• [Task goal]: Here the job is to copy the data exactly and to exclude every image from it.

◆ ◆ ◆ ◆ ◆ ◆ ◆

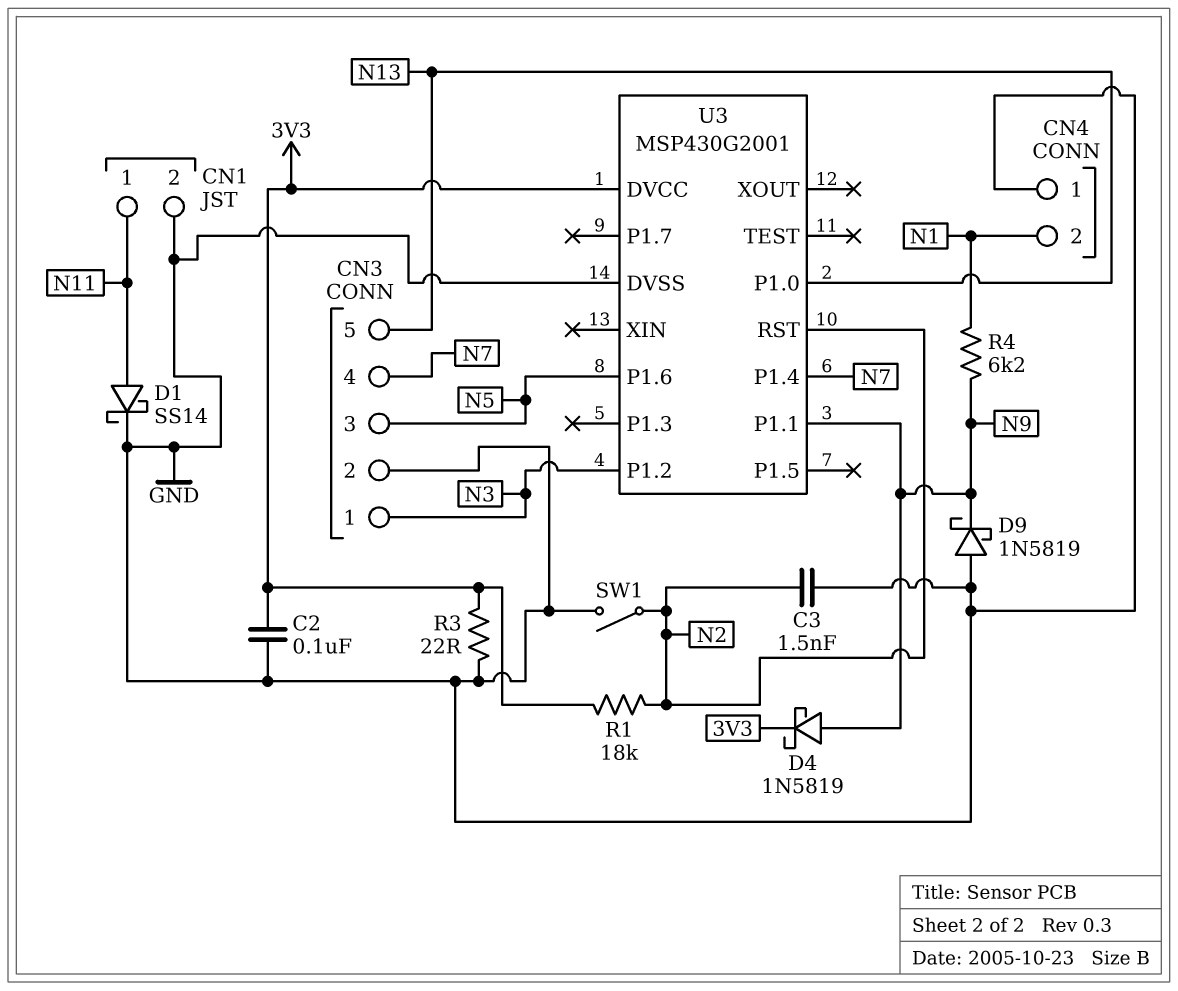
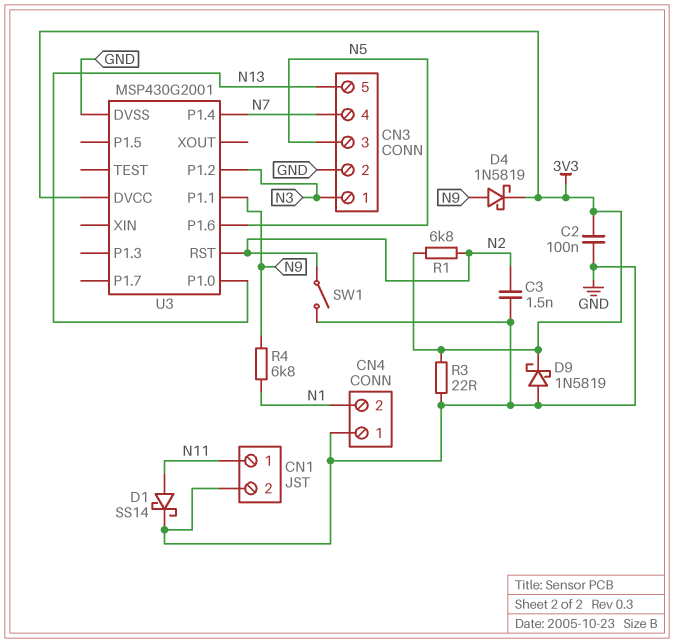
D9: schottky 1N5819 (A GND, K N9) -> schottky 1N5819 (A GND, K 3V3)
R1: 18k (3V3, N2) -> 6.8k (3V3, N2)
R4: 6.2k (N1, N9) -> 6.8k (N1, N9)

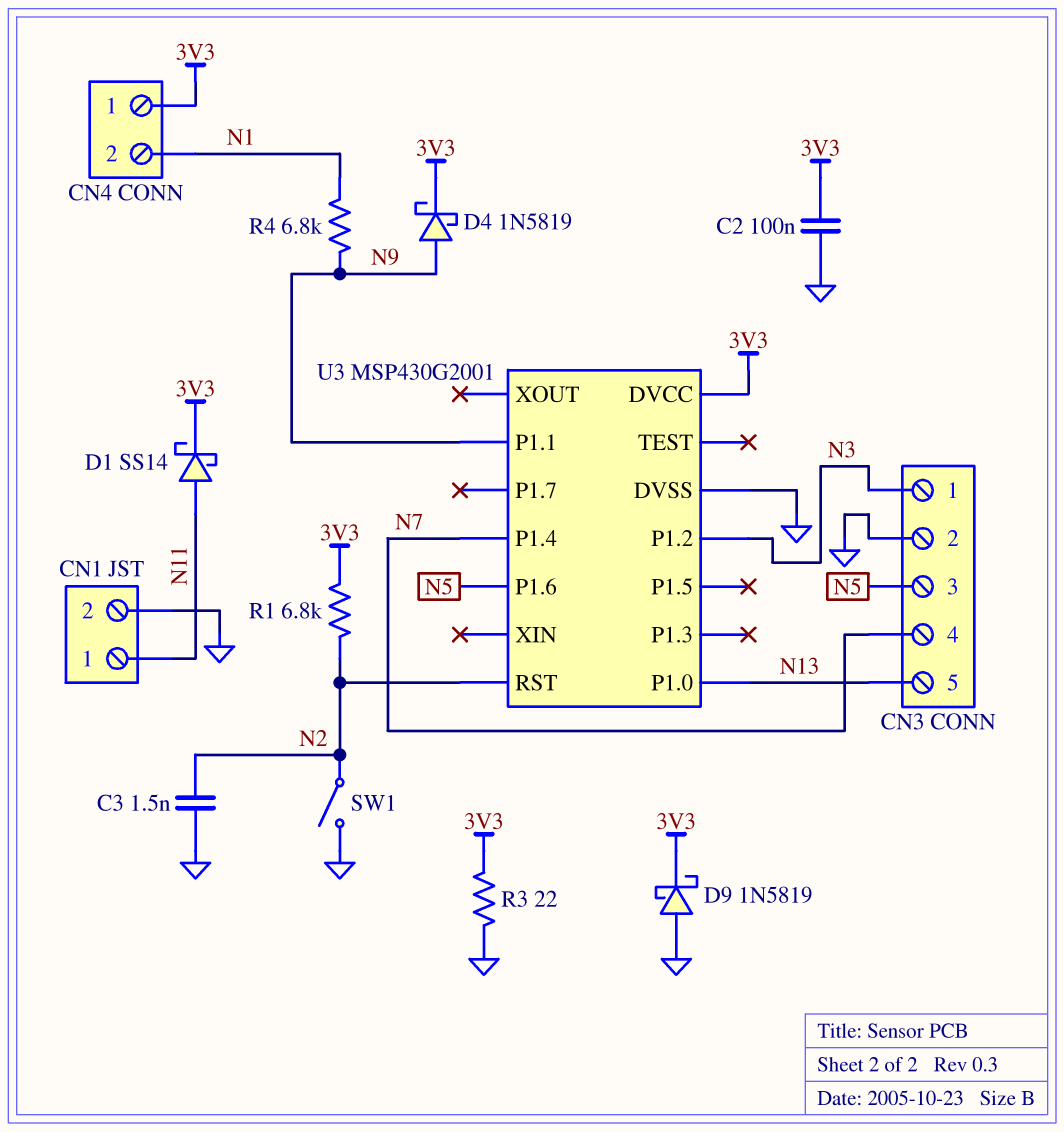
CN4 pin 1: GND -> 3V3
D1: schottky SS14 (A N11, K GND) -> schottky SS14 (A N11, K 3V3)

◆ ◆ ◆ ◆ ◆ ◆ ◆

• [Response]:
D9: schottky 1N5819 (A GND, K N9) -> schottky 1N5819 (A GND, K 3V3)
R1: 18k (3V3, N2) -> 6.8k (3V3, N2)
R4: 6.2k (N1, N9) -> 6.8k (N1, N9)

CN4 pin 1: GND -> 3V3
D1: schottky SS14 (A N11, K GND) -> schottky SS14 (A N11, K 3V3)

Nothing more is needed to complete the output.